___ Given entries

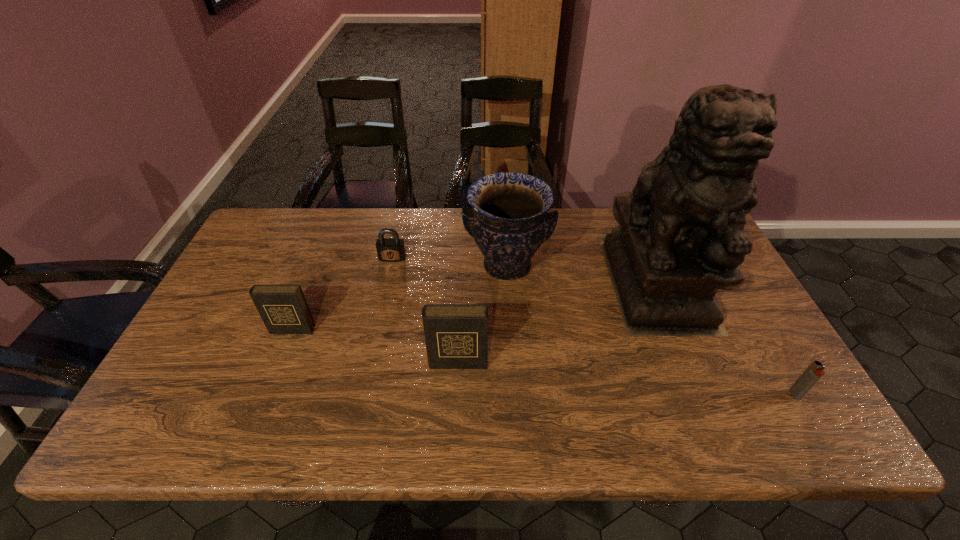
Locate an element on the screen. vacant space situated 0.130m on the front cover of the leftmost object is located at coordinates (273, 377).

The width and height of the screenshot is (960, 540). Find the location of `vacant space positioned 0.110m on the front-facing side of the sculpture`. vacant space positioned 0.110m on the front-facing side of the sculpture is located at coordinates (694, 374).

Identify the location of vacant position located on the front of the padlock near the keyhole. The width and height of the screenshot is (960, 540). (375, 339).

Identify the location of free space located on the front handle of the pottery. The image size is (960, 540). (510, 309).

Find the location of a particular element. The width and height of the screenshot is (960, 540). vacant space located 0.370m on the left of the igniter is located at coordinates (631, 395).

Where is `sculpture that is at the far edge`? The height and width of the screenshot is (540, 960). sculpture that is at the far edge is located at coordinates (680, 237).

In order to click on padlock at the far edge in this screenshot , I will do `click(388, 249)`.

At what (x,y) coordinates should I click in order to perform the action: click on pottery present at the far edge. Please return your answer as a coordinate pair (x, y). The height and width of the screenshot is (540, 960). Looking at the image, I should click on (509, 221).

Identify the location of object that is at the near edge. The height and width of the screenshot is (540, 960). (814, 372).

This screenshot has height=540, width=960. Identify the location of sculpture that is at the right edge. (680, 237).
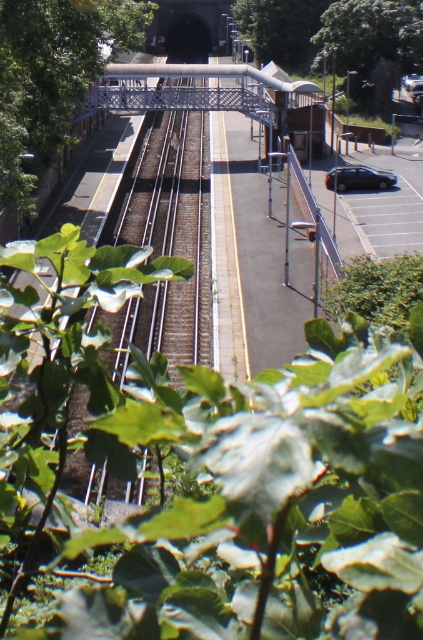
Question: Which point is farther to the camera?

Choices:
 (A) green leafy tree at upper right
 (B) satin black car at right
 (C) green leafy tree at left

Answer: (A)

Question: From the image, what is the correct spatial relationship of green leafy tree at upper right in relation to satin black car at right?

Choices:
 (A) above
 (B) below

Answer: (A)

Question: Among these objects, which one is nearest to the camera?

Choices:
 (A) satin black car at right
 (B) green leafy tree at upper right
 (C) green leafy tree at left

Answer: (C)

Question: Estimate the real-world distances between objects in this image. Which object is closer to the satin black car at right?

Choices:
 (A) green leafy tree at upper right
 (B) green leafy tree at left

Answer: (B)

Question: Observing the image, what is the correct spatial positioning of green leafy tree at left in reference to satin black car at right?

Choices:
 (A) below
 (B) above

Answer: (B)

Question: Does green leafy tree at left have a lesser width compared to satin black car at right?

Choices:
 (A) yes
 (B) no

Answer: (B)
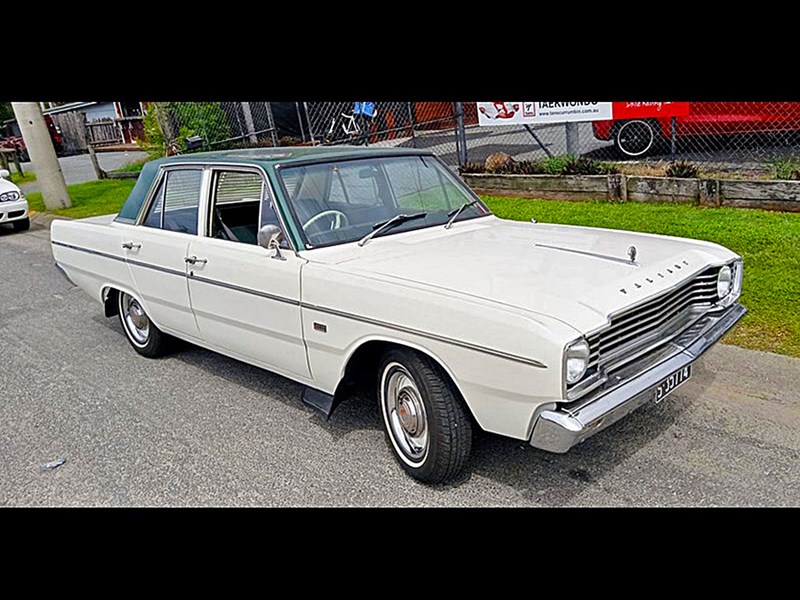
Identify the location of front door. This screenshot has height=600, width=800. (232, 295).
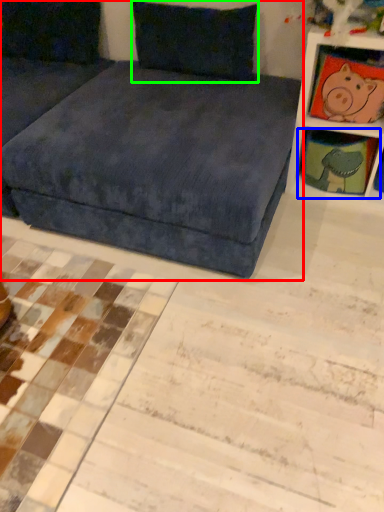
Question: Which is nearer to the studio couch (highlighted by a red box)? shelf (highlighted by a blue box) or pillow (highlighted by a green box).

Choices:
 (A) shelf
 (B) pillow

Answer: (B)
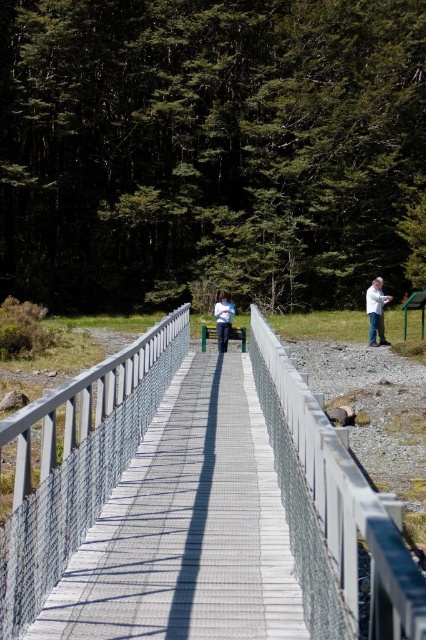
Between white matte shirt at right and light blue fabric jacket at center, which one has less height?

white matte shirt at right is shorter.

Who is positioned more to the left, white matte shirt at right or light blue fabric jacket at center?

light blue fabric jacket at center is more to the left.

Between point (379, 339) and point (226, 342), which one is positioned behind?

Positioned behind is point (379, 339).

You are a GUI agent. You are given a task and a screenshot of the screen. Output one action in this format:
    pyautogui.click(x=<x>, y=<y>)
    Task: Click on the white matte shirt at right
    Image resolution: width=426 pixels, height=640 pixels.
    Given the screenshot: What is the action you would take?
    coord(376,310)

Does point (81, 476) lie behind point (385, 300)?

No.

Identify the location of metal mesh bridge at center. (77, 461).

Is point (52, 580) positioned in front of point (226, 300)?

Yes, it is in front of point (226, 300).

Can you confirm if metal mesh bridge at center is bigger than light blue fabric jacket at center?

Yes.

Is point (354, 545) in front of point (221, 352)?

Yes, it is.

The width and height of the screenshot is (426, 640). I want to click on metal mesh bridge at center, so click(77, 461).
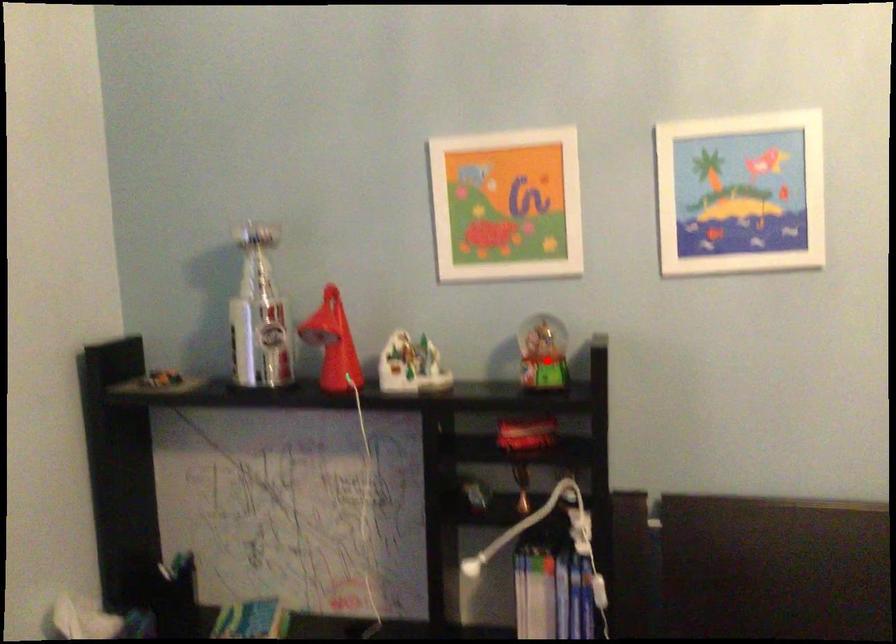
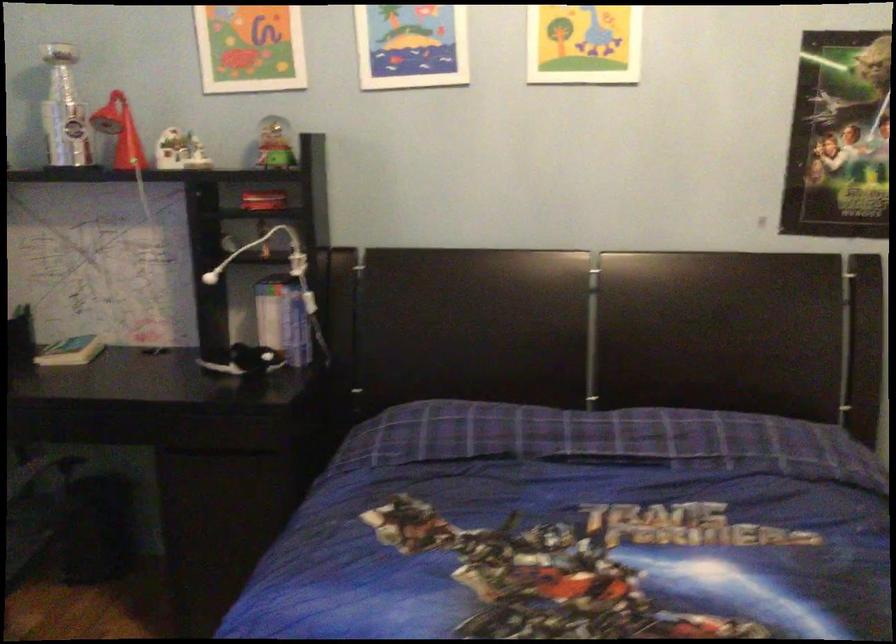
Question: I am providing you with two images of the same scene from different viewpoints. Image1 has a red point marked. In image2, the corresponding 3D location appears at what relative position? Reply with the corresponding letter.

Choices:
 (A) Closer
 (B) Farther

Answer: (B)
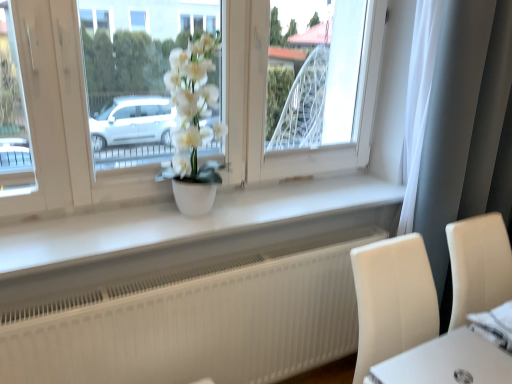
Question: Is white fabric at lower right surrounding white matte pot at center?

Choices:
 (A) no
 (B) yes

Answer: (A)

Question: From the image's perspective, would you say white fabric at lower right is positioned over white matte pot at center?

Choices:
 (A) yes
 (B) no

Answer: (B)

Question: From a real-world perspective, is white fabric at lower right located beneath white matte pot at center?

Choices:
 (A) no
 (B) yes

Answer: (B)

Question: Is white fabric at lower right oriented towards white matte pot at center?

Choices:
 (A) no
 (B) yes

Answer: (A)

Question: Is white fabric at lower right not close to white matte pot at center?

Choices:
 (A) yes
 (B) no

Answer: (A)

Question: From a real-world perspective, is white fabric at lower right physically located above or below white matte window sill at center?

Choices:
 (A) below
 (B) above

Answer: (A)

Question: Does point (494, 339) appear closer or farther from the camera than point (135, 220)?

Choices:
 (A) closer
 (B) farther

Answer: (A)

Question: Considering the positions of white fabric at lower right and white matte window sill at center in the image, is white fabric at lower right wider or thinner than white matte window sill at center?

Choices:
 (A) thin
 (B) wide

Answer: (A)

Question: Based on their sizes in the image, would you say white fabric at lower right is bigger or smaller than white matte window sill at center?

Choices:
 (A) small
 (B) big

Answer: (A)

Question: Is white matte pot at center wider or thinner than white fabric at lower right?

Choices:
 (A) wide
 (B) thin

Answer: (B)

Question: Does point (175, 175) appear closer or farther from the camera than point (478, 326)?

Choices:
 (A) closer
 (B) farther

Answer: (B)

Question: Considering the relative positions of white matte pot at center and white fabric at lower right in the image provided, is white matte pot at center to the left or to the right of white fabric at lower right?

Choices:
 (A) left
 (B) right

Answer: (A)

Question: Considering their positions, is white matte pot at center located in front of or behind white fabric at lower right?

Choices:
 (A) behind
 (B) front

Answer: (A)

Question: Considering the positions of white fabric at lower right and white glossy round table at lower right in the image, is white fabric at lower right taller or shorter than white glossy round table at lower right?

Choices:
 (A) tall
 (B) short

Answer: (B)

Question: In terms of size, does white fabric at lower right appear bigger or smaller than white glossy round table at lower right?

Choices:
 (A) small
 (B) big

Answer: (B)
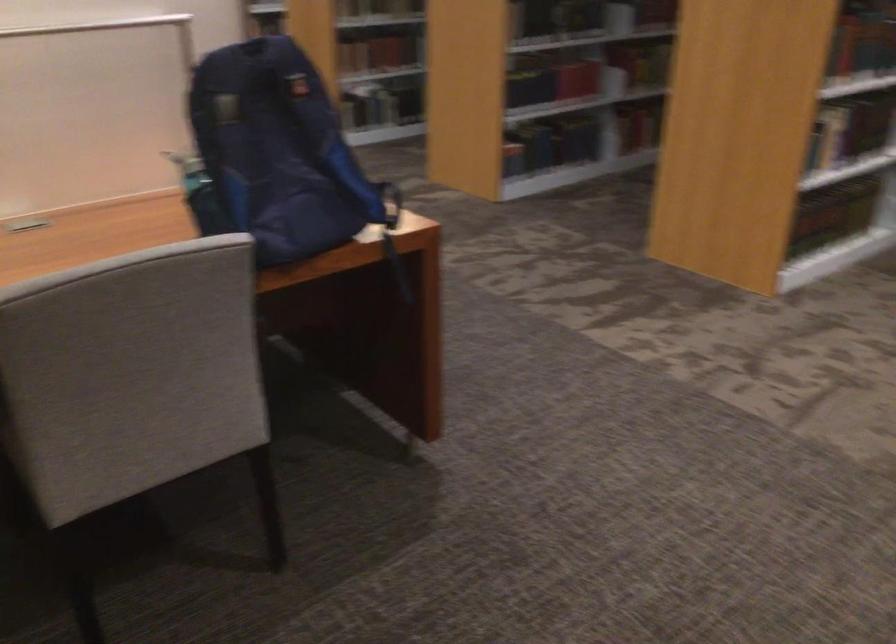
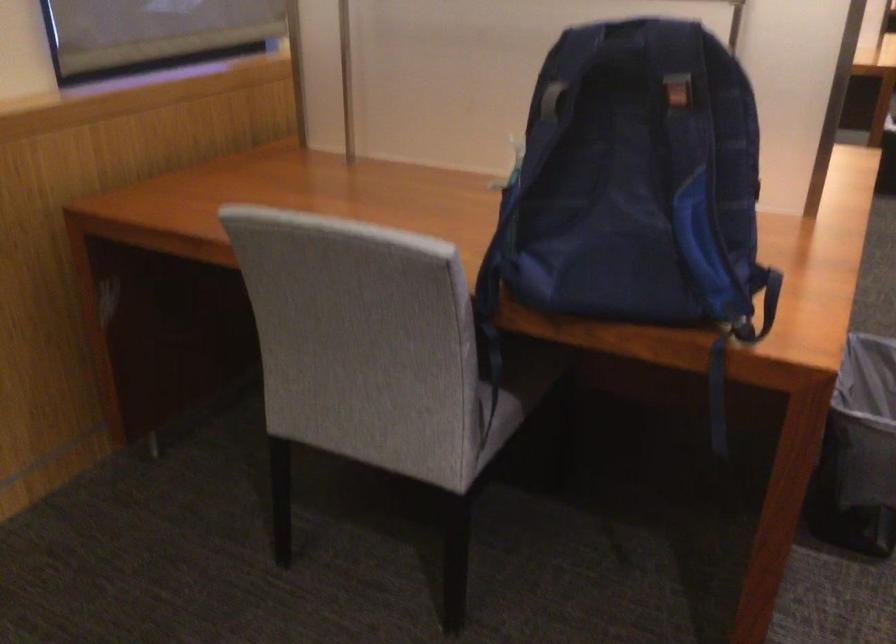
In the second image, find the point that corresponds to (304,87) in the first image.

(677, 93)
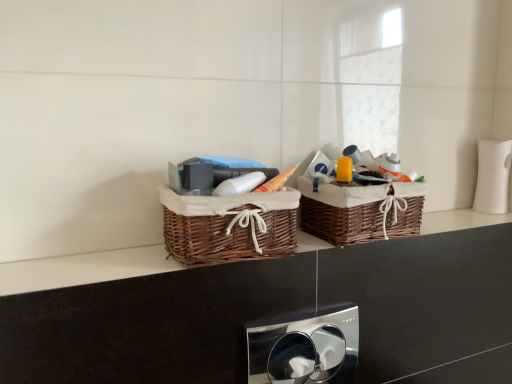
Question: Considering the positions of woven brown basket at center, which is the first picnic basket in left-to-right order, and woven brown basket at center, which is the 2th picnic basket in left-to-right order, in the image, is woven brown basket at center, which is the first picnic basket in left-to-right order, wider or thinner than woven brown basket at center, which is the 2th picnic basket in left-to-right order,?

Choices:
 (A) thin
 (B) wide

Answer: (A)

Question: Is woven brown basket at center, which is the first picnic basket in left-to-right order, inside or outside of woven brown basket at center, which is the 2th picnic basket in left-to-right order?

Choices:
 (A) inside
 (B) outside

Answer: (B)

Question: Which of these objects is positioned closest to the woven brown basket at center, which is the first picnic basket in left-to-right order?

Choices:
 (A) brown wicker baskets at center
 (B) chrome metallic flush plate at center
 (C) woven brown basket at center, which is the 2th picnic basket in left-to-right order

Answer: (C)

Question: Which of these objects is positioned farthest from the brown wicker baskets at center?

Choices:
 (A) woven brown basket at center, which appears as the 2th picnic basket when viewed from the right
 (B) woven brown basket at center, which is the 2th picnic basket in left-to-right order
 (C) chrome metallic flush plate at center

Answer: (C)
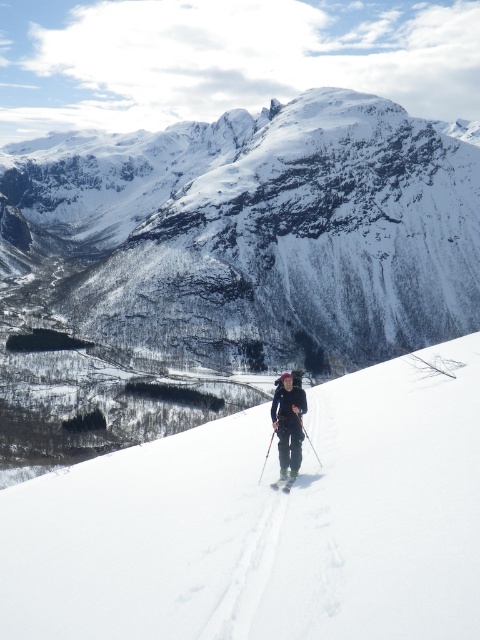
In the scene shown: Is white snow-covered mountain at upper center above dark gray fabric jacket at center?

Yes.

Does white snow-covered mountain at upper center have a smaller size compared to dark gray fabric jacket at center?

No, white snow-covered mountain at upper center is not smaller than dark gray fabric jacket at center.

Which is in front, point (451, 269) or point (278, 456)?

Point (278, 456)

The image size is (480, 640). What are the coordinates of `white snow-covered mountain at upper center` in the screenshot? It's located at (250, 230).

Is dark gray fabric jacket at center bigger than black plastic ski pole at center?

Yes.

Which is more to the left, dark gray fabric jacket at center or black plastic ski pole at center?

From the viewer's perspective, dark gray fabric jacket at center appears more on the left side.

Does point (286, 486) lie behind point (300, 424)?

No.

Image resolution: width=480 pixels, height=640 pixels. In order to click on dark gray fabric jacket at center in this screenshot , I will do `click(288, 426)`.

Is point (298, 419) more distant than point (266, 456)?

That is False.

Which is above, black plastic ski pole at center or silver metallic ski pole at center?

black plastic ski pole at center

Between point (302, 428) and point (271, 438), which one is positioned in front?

______

▸ Exercise details:
Copy the records word for word, from the line containing "coordinates (680, 237)." through the line containing "Identify the location of front", omitting the pictures.

▸ Written reply:
Where is `sculpture that is at the far edge`? The height and width of the screenshot is (540, 960). sculpture that is at the far edge is located at coordinates (680, 237).

In order to click on padlock at the far edge in this screenshot , I will do `click(388, 249)`.

At what (x,y) coordinates should I click in order to perform the action: click on pottery present at the far edge. Please return your answer as a coordinate pair (x, y). The height and width of the screenshot is (540, 960). Looking at the image, I should click on (509, 221).

Identify the location of object that is at the near edge. The height and width of the screenshot is (540, 960). (814, 372).

This screenshot has height=540, width=960. Identify the location of sculpture that is at the right edge. (680, 237).
Question: Which point is farther to the camera?

Choices:
 (A) green leafy tree at upper right
 (B) satin black car at right
 (C) green leafy tree at left

Answer: (A)

Question: From the image, what is the correct spatial relationship of green leafy tree at upper right in relation to satin black car at right?

Choices:
 (A) above
 (B) below

Answer: (A)

Question: Among these objects, which one is nearest to the camera?

Choices:
 (A) satin black car at right
 (B) green leafy tree at upper right
 (C) green leafy tree at left

Answer: (C)

Question: Estimate the real-world distances between objects in this image. Which object is closer to the satin black car at right?

Choices:
 (A) green leafy tree at upper right
 (B) green leafy tree at left

Answer: (B)

Question: Observing the image, what is the correct spatial positioning of green leafy tree at left in reference to satin black car at right?

Choices:
 (A) below
 (B) above

Answer: (B)

Question: Does green leafy tree at left have a lesser width compared to satin black car at right?

Choices:
 (A) yes
 (B) no

Answer: (B)
Identify the location of front door. This screenshot has height=600, width=800. (232, 295).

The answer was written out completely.